Work request :: Copy each line from the data that has the word "purple" in it.

Dataset excerpts ::
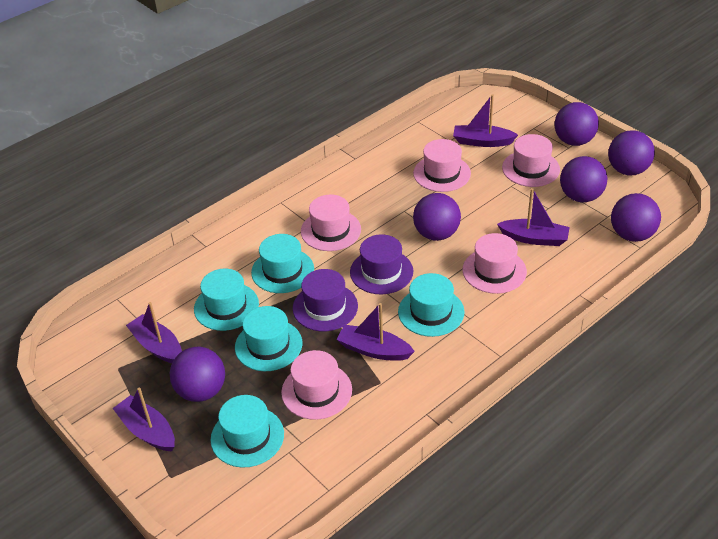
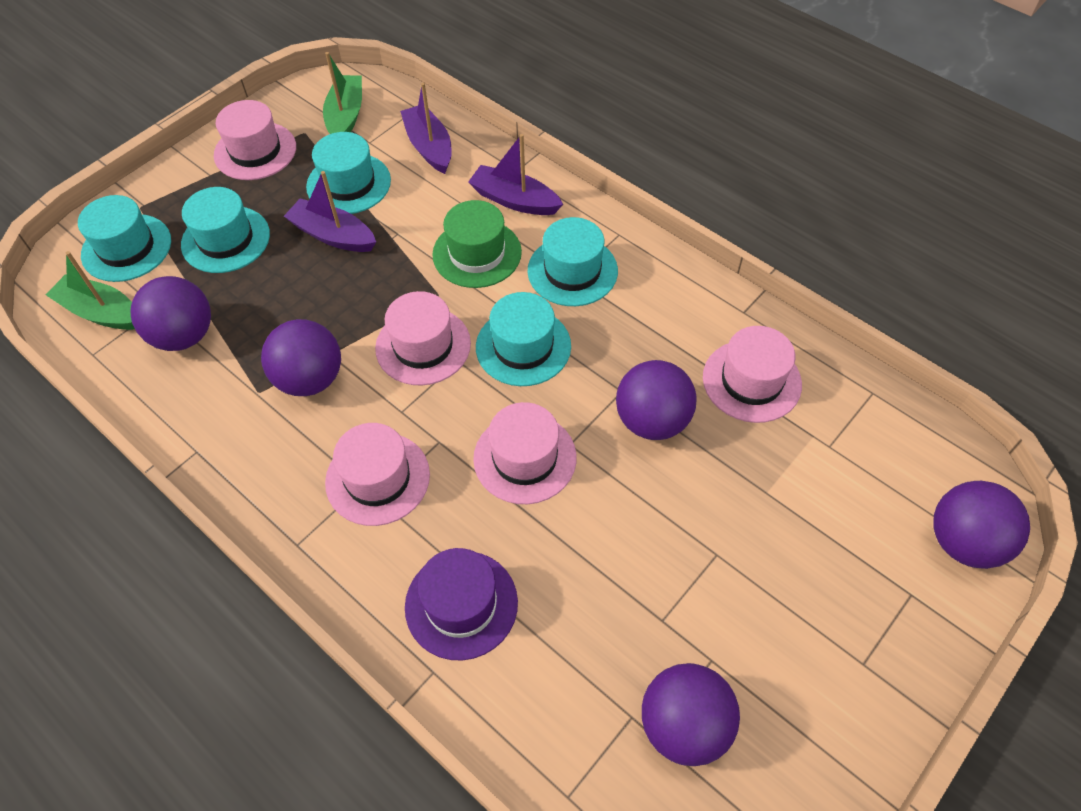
green boat: 0 -> 2
green hat: 0 -> 1
purple ball: 6 -> 5
purple boat: 5 -> 3
purple hat: 2 -> 1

Answer to the problem ::
purple ball: 6 -> 5
purple boat: 5 -> 3
purple hat: 2 -> 1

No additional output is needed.